## What this task involves
Filter the data for lines with the word "cone", then copy every line so identified.

## Data excerpt
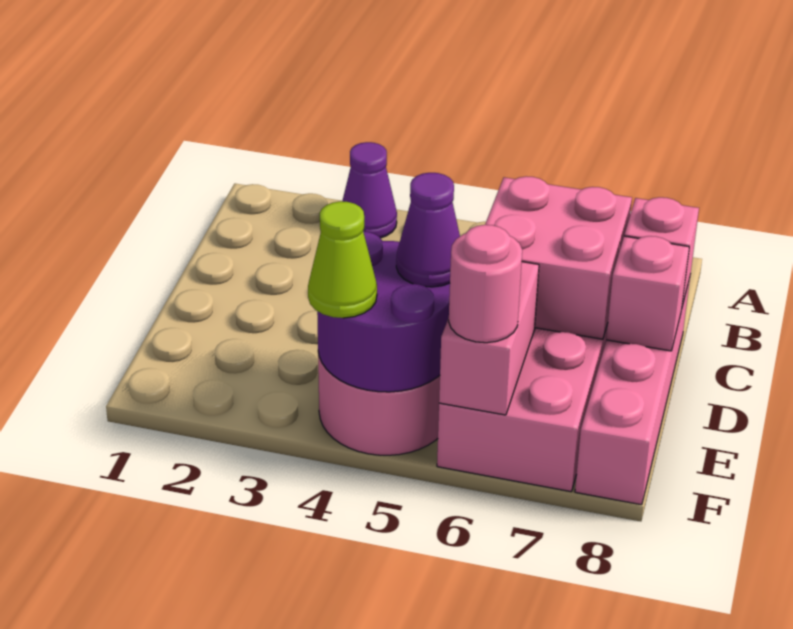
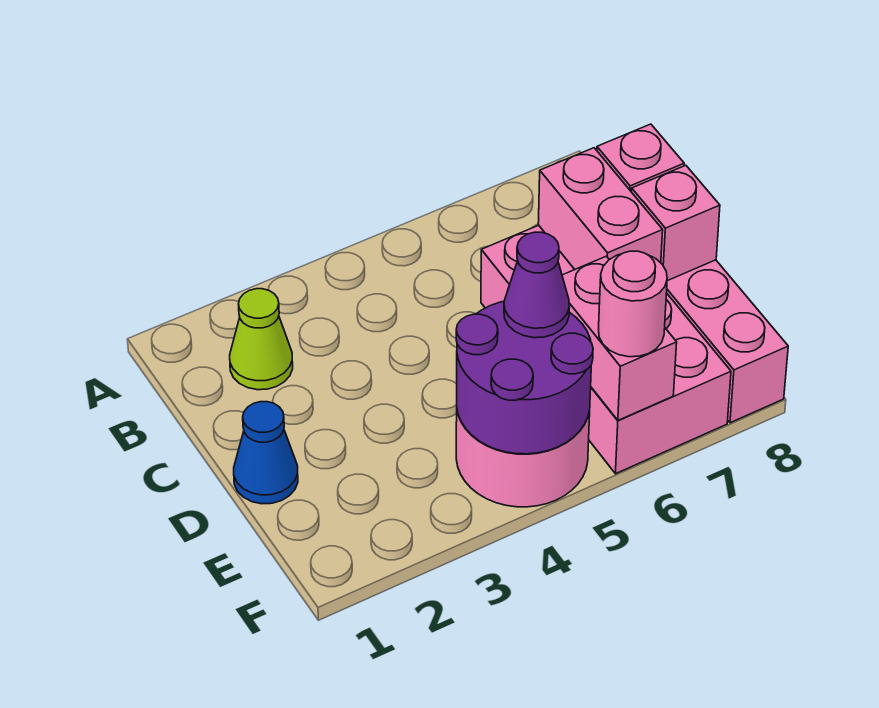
purple cone A3 level 1 -> none
pink brick C6:D7 level 2 -> pink brick C7:D7 level 2
none -> blue cone D1 level 1
lime cone F4 level 3 -> lime cone B2 level 1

## Result
purple cone A3 level 1 -> none
none -> blue cone D1 level 1
lime cone F4 level 3 -> lime cone B2 level 1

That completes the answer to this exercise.